Report each line of the records where "turquoise" occurs.

(Dataset items)
== Segment start ==
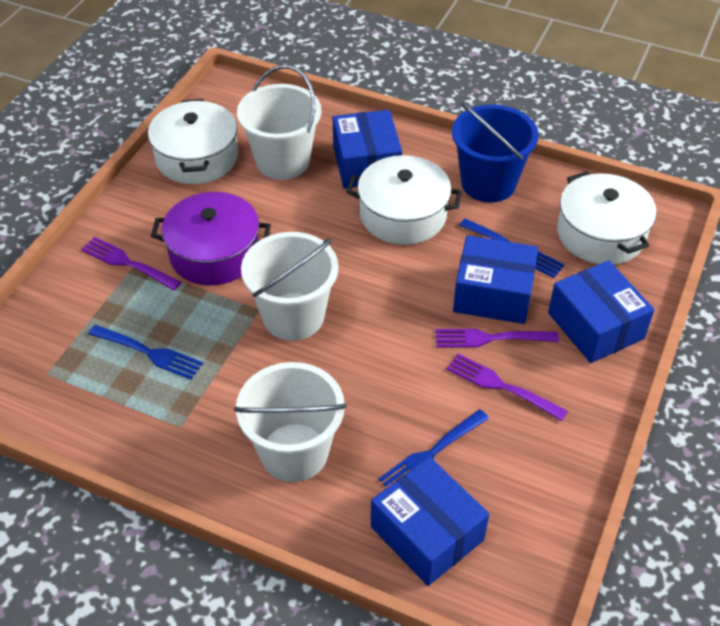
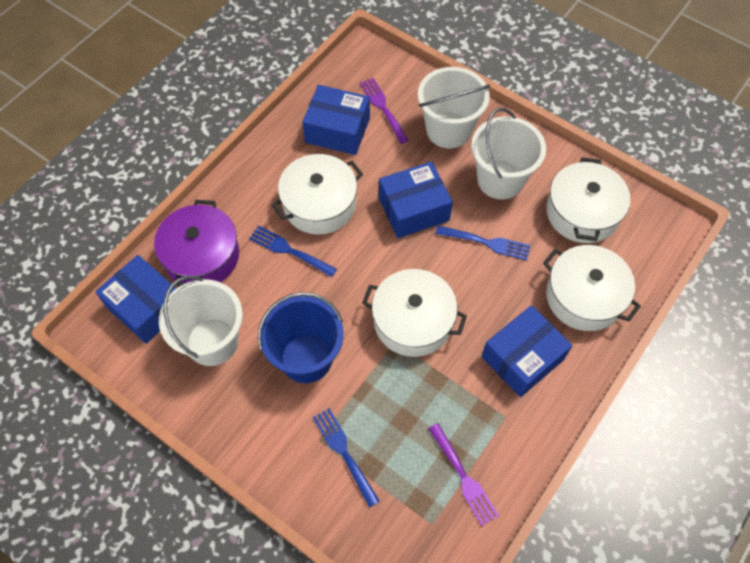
purple fork: 3 -> 2
white pot: 3 -> 4

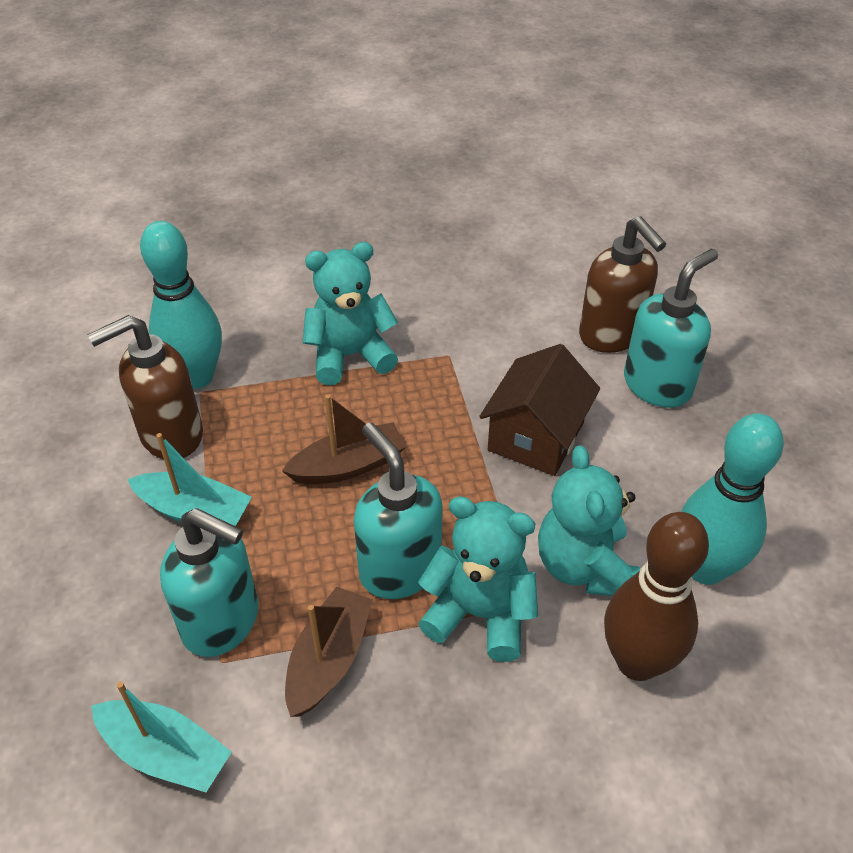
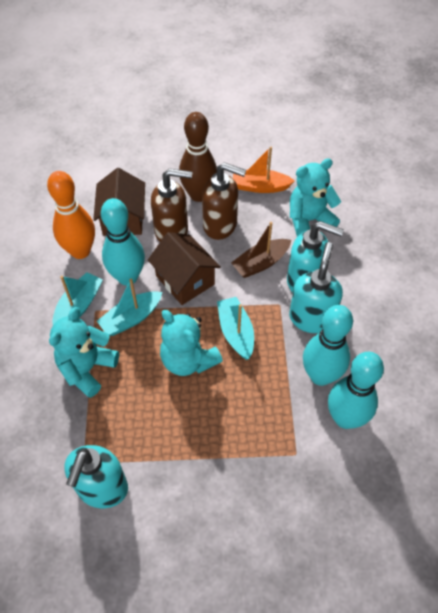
brown boat: 2 -> 1
brown house: 1 -> 2
orange boat: 0 -> 1
orange bowling pin: 0 -> 1
turquoise boat: 2 -> 3
turquoise bowling pin: 2 -> 3

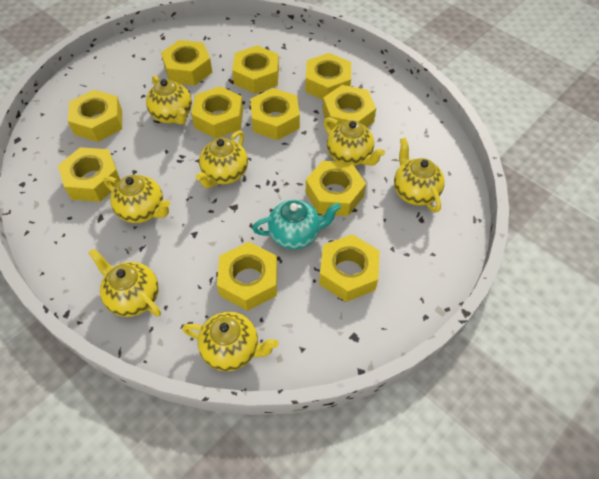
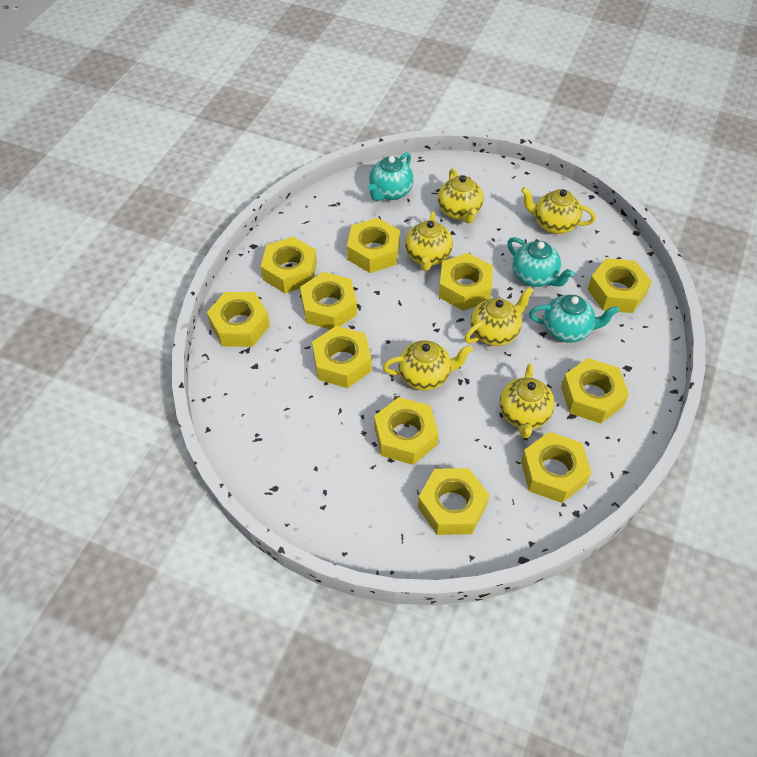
turquoise teapot: 1 -> 3
yellow teapot: 7 -> 6

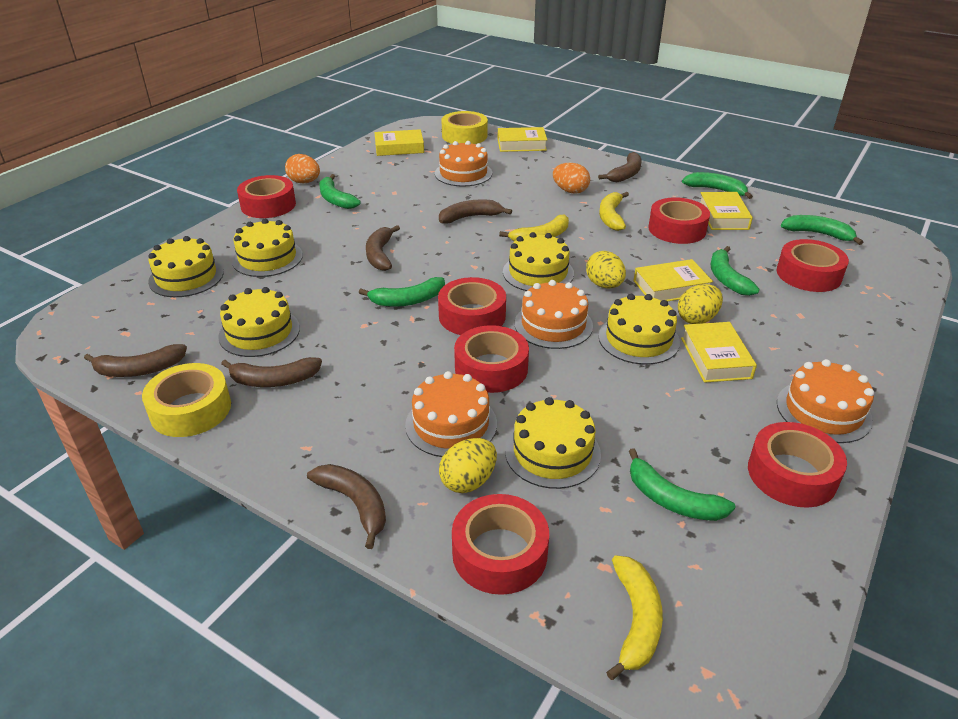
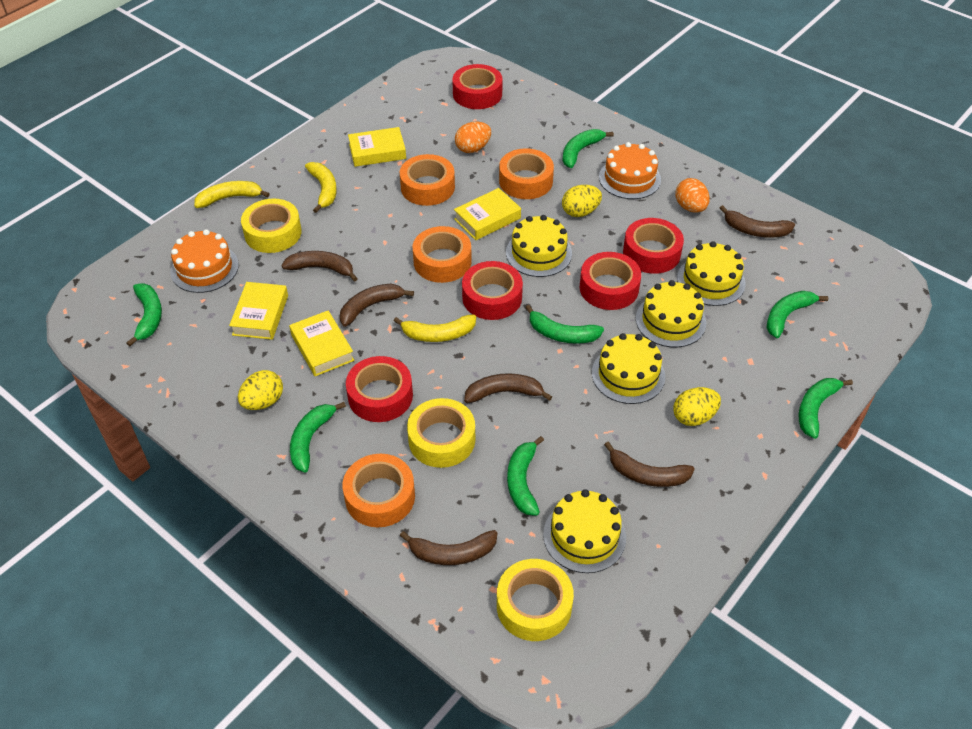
green banana: 6 -> 7
orange cake: 4 -> 2
orange tape: 0 -> 4
red tape: 7 -> 5
yellow book: 5 -> 4
yellow cake: 6 -> 5
yellow tape: 2 -> 3

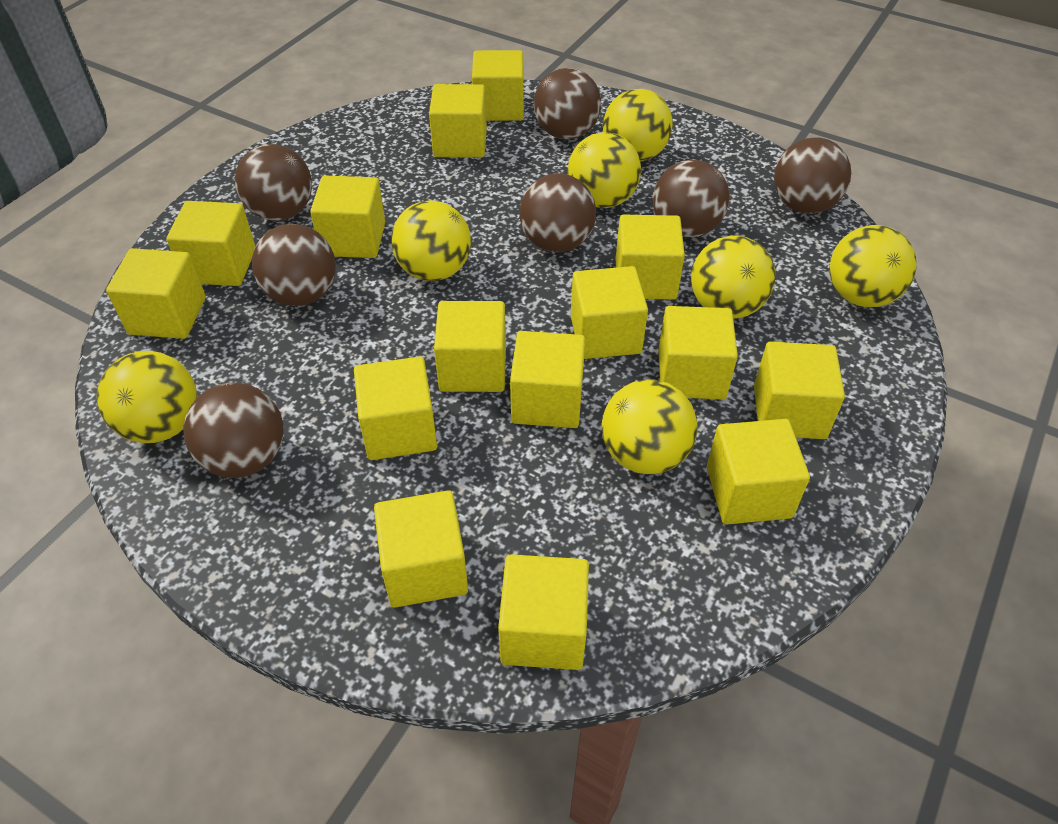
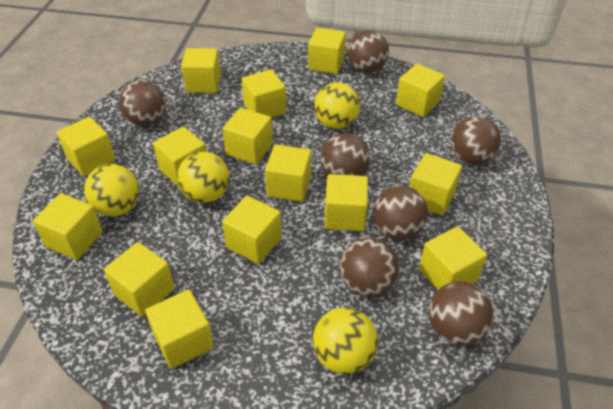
yellow ball: 7 -> 4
== Segment end ==
### Reply to the task
turquoise boat: 2 -> 3
turquoise bowling pin: 2 -> 3
turquoise teapot: 1 -> 3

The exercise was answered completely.